● **Exercise goal**
Look below for the line with "before: cactus (turquoise)", then repeat it and all lines after it, exactly, minus any pictures.

● **Data items**
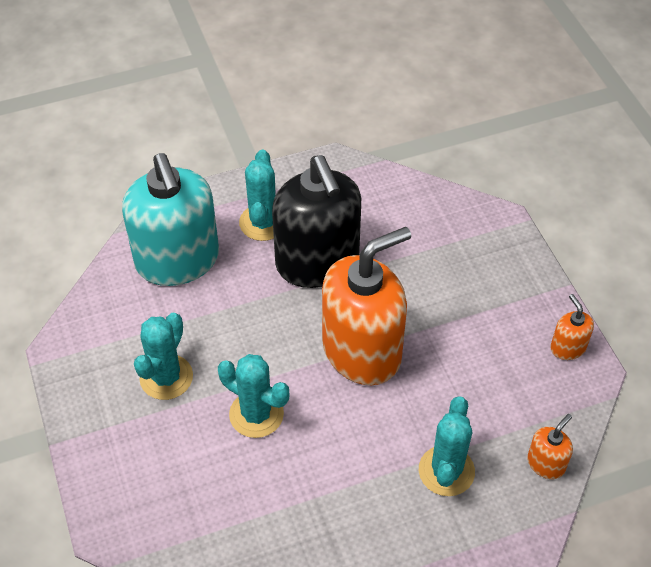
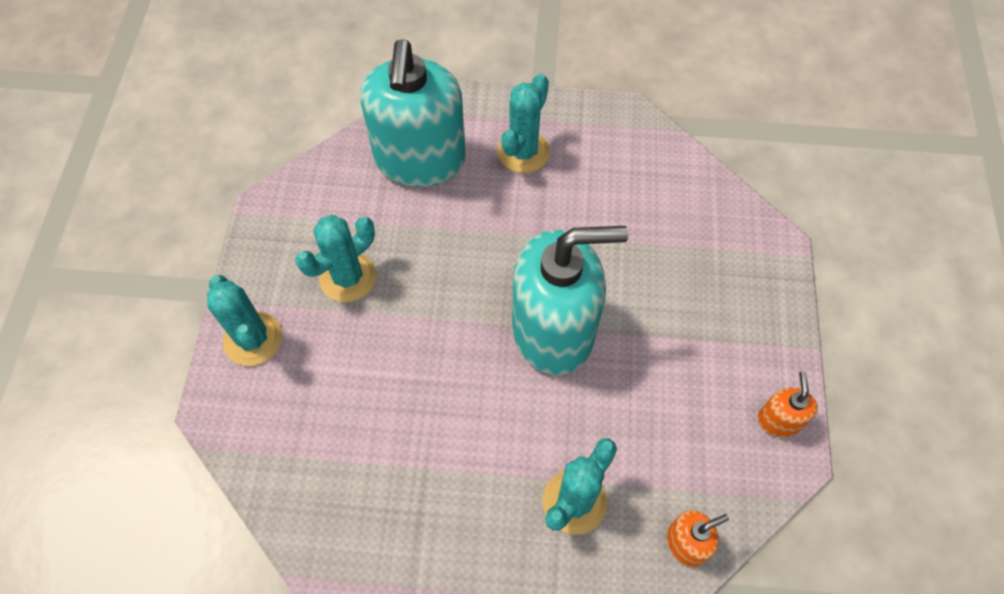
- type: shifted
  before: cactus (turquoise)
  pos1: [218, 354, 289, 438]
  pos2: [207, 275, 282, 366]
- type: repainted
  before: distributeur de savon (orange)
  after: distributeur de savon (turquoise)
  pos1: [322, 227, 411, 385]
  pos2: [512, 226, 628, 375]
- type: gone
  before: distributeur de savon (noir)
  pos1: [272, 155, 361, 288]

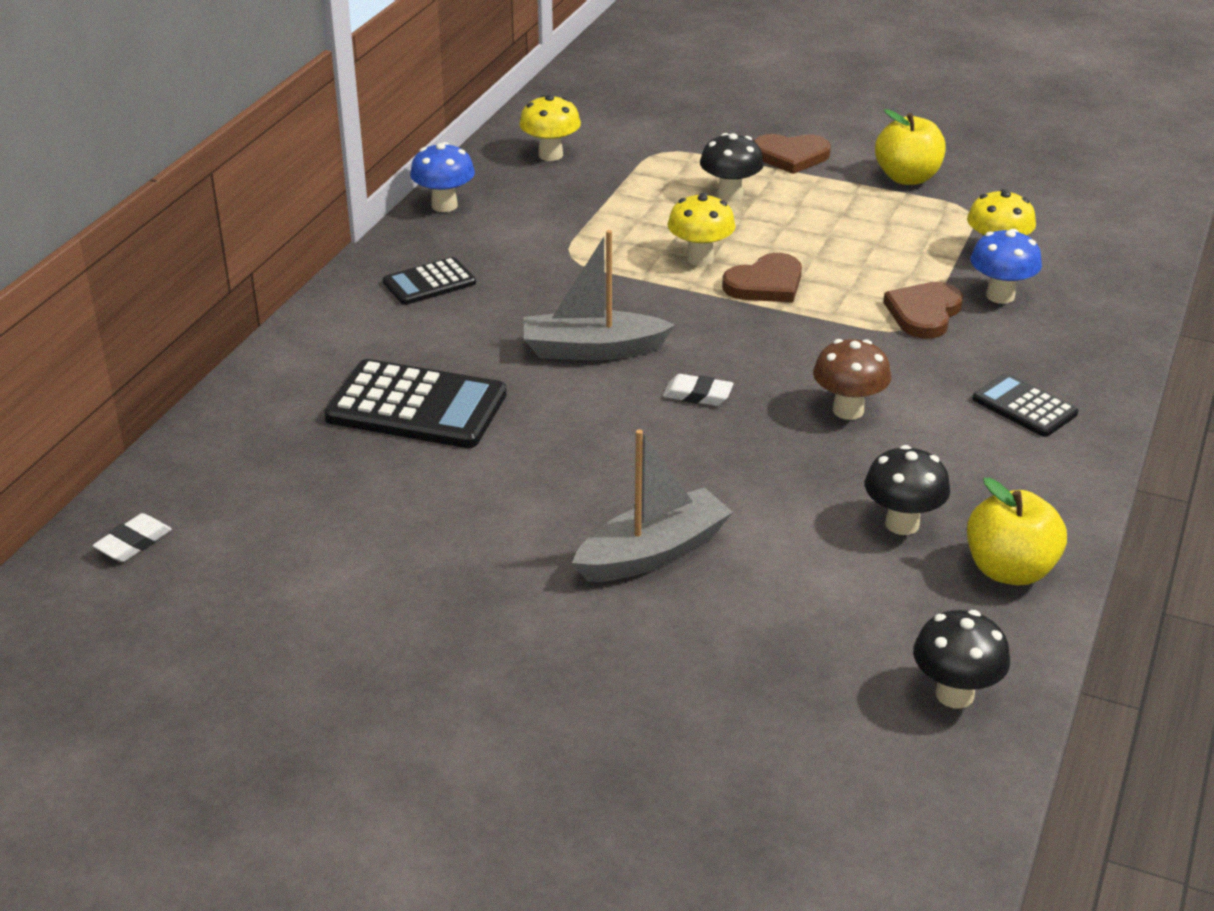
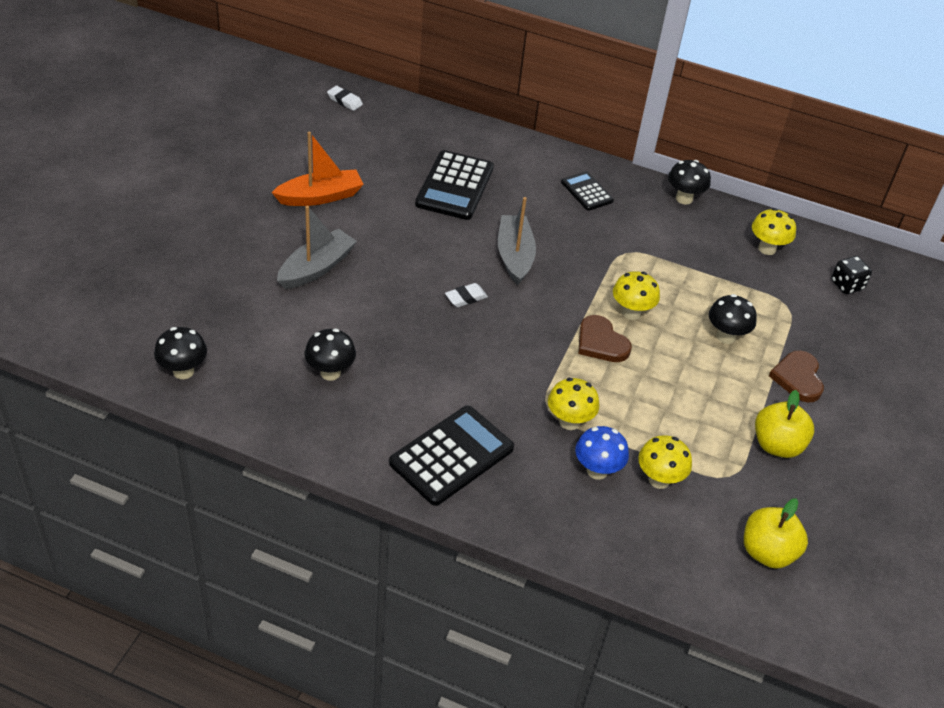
- type: new
  after: bateau (orange)
  pos2: [271, 132, 364, 206]
- type: rotated
  before: bateau (gris)
  pos1: [572, 429, 733, 582]
  pos2: [277, 206, 357, 289]
  turn: -105
- type: scaled
  before: calculatrice (noir)
  pos1: [972, 373, 1078, 437]
  pos2: [389, 406, 514, 506]
  scale: 1.77
- type: rotated
  before: gomme (blanc)
  pos1: [663, 374, 734, 406]
  pos2: [445, 283, 488, 307]
  turn: 45
- type: swapped
  before: cœur (marron)
  after: champignon (jaune)
  pos1: [883, 282, 963, 339]
  pos2: [548, 378, 599, 430]
- type: repainted
  before: champignon (bleu)
  after: champignon (noir)
  pos1: [410, 142, 475, 212]
  pos2: [668, 160, 711, 205]
- type: shifted
  before: pomme (jaune)
  pos1: [967, 478, 1067, 586]
  pos2: [744, 498, 808, 569]
- type: new
  after: dé (noir)
  pos2: [831, 256, 872, 294]
- type: gone
  before: champignon (marron)
  pos1: [813, 339, 891, 420]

● **Output**
  before: cactus (turquoise)
  pos1: [218, 354, 289, 438]
  pos2: [207, 275, 282, 366]
- type: repainted
  before: distributeur de savon (orange)
  after: distributeur de savon (turquoise)
  pos1: [322, 227, 411, 385]
  pos2: [512, 226, 628, 375]
- type: gone
  before: distributeur de savon (noir)
  pos1: [272, 155, 361, 288]

- type: new
  after: bateau (orange)
  pos2: [271, 132, 364, 206]
- type: rotated
  before: bateau (gris)
  pos1: [572, 429, 733, 582]
  pos2: [277, 206, 357, 289]
  turn: -105
- type: scaled
  before: calculatrice (noir)
  pos1: [972, 373, 1078, 437]
  pos2: [389, 406, 514, 506]
  scale: 1.77
- type: rotated
  before: gomme (blanc)
  pos1: [663, 374, 734, 406]
  pos2: [445, 283, 488, 307]
  turn: 45
- type: swapped
  before: cœur (marron)
  after: champignon (jaune)
  pos1: [883, 282, 963, 339]
  pos2: [548, 378, 599, 430]
- type: repainted
  before: champignon (bleu)
  after: champignon (noir)
  pos1: [410, 142, 475, 212]
  pos2: [668, 160, 711, 205]
- type: shifted
  before: pomme (jaune)
  pos1: [967, 478, 1067, 586]
  pos2: [744, 498, 808, 569]
- type: new
  after: dé (noir)
  pos2: [831, 256, 872, 294]
- type: gone
  before: champignon (marron)
  pos1: [813, 339, 891, 420]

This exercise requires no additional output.